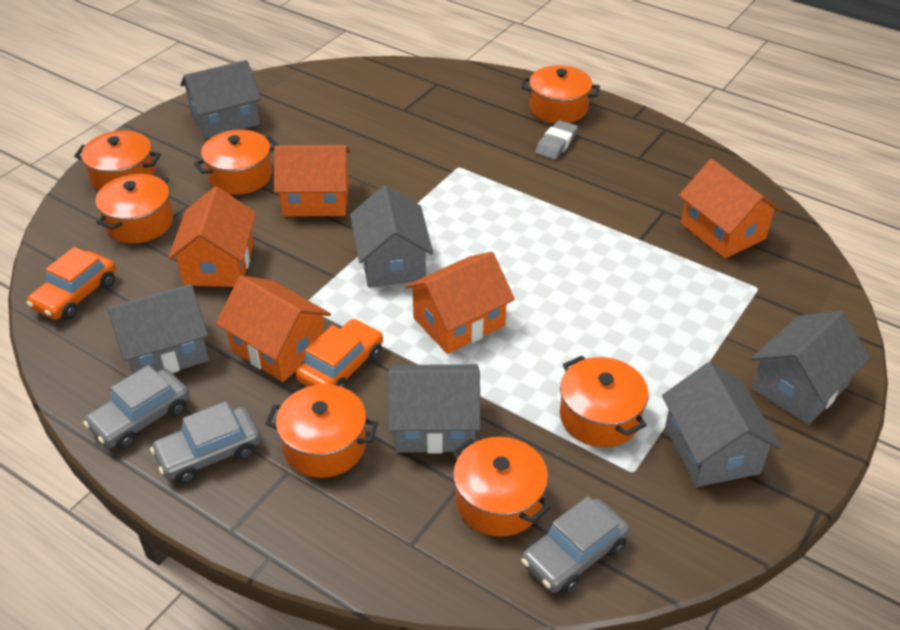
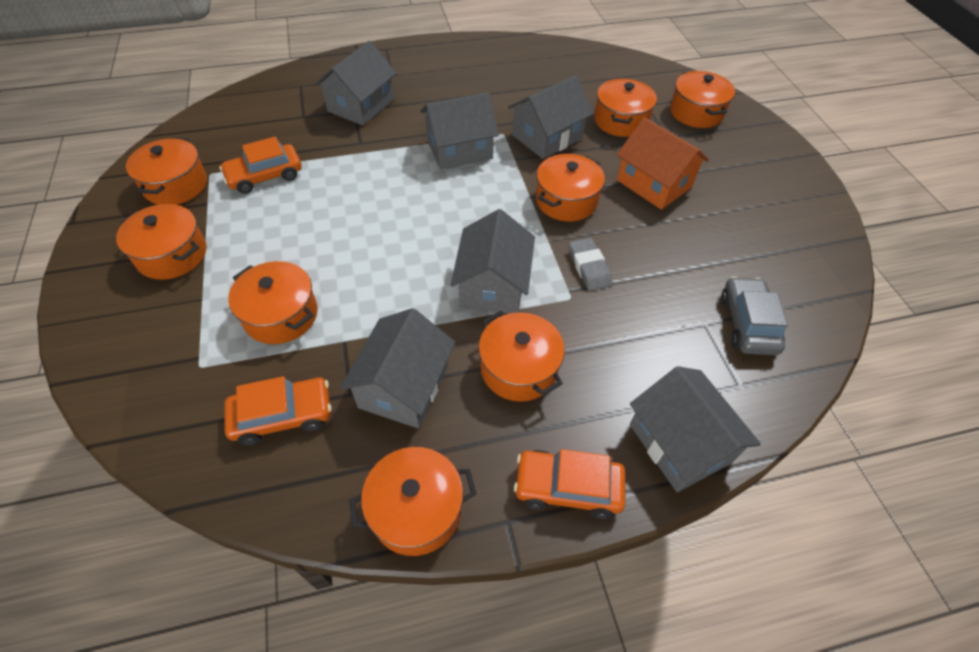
grey car: 3 -> 1
orange car: 2 -> 3
orange house: 5 -> 1
orange pot: 7 -> 8

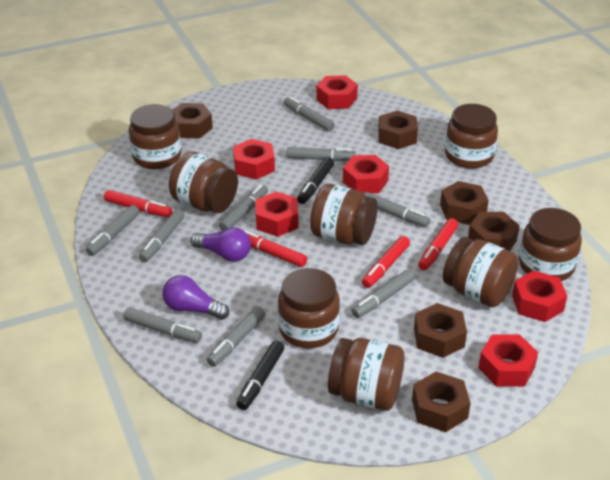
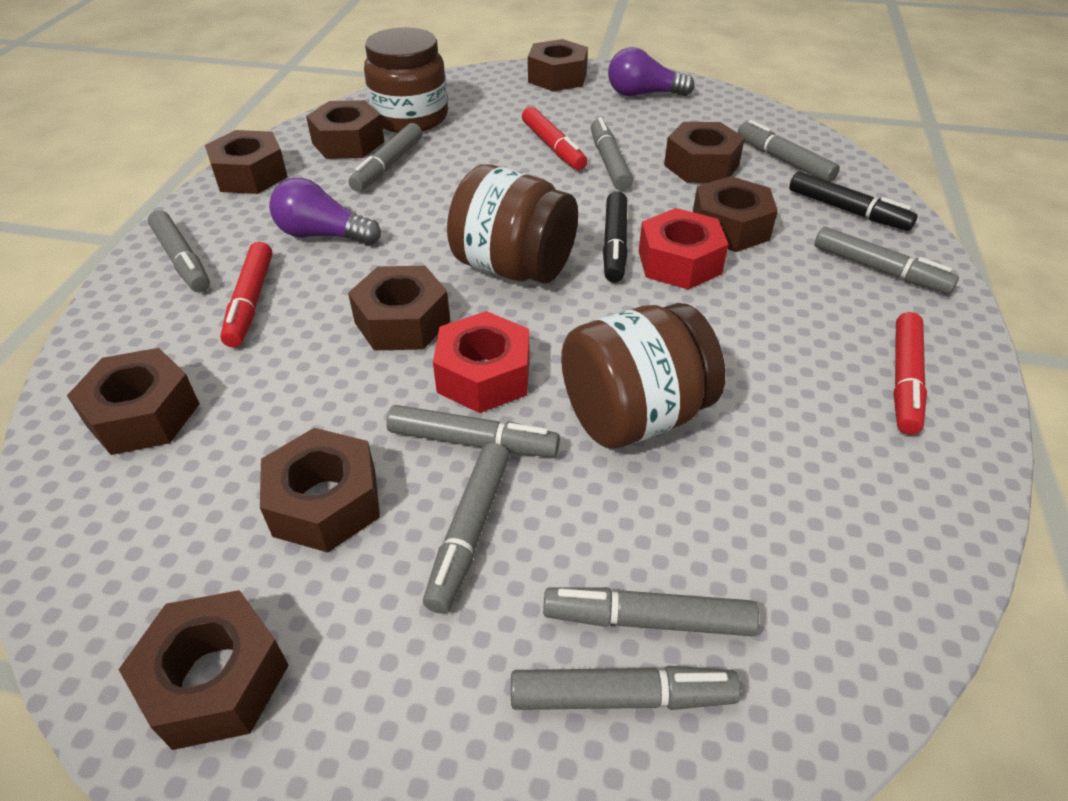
brown jar: 8 -> 3
brown nut: 6 -> 9
red marker: 4 -> 3
red nut: 6 -> 2

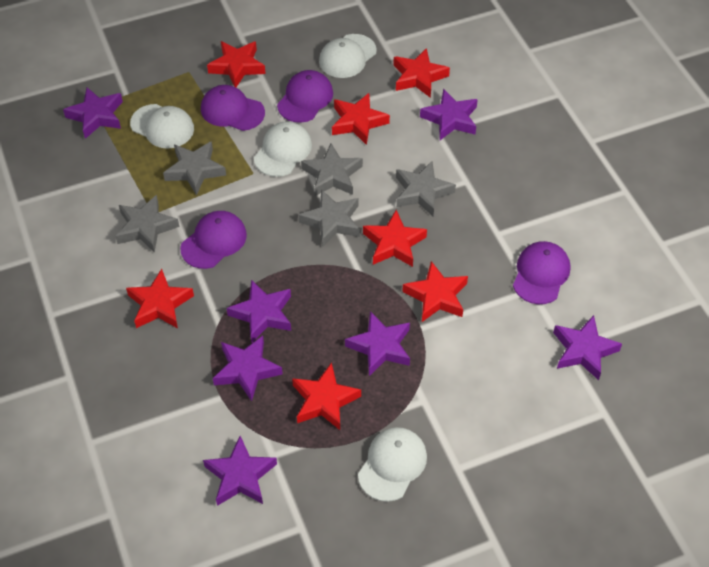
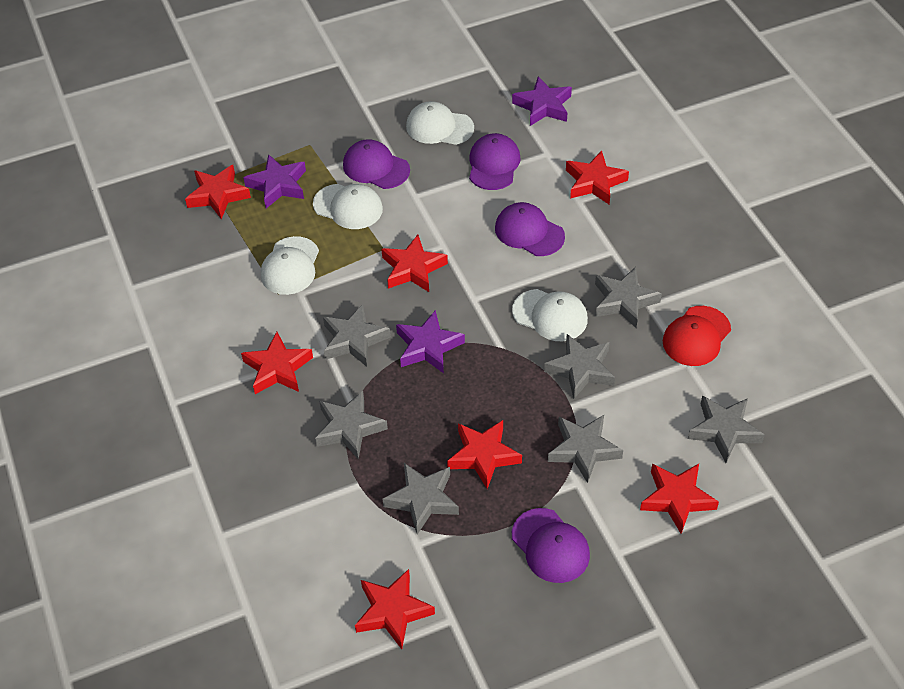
grey star: 5 -> 7
purple star: 7 -> 3
red cap: 0 -> 1

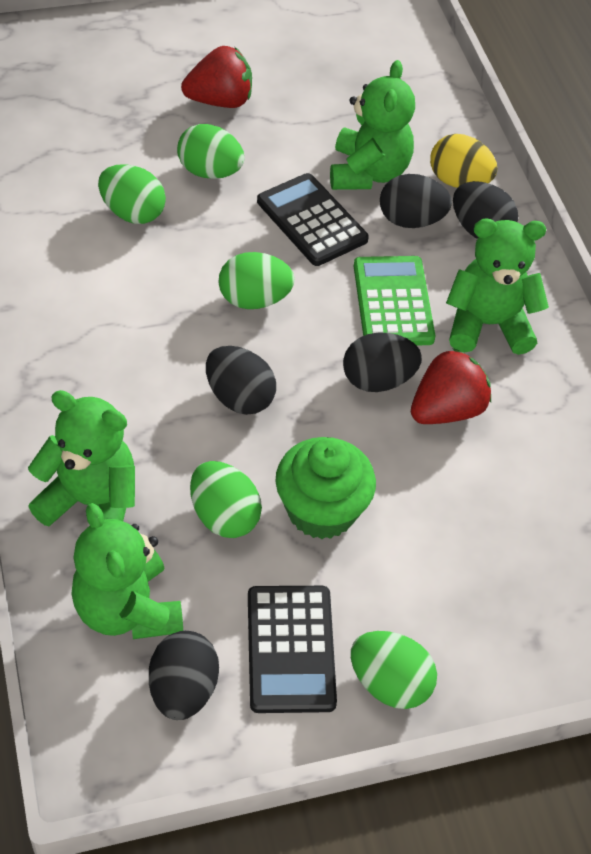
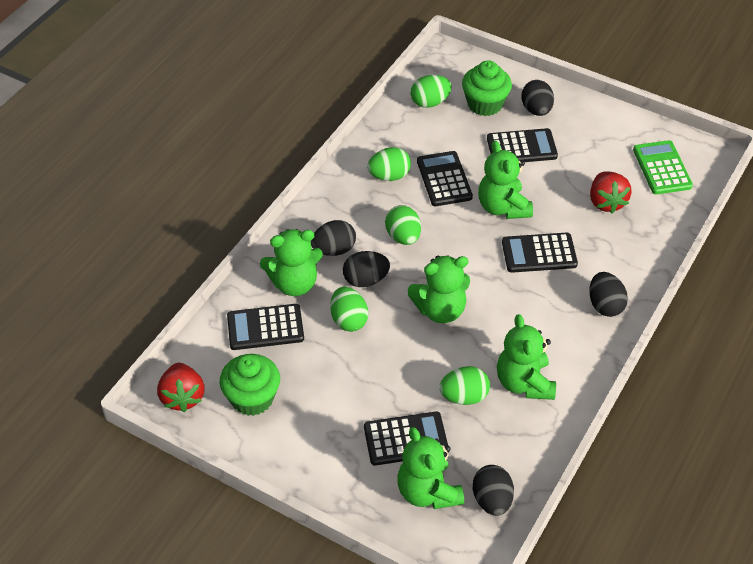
black calculator: 2 -> 5
green cupcake: 1 -> 2
green teddy bear: 4 -> 5
yellow egg: 1 -> 0

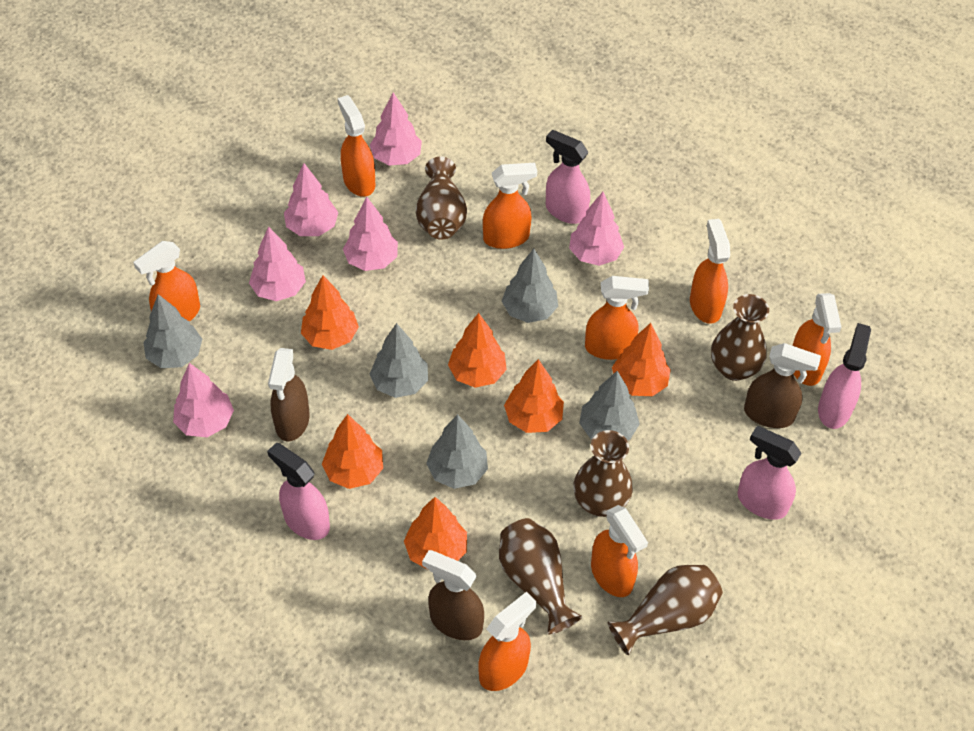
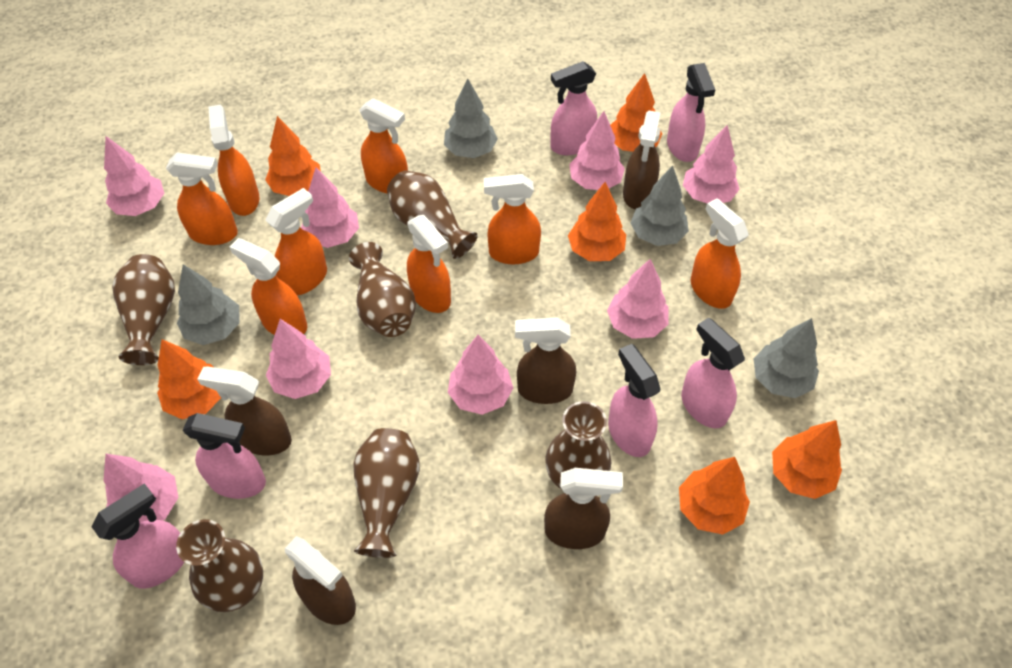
brown spray bottle: 3 -> 5
brown vase: 5 -> 6
grey tree: 5 -> 4
pink spray bottle: 4 -> 6
pink tree: 6 -> 8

▸ **How to complete this task**
Filter the records above for the string "brown" and copy each matching line.

▸ **Result for this exercise**
brown jar: 8 -> 3
brown nut: 6 -> 9
brown spray bottle: 3 -> 5
brown vase: 5 -> 6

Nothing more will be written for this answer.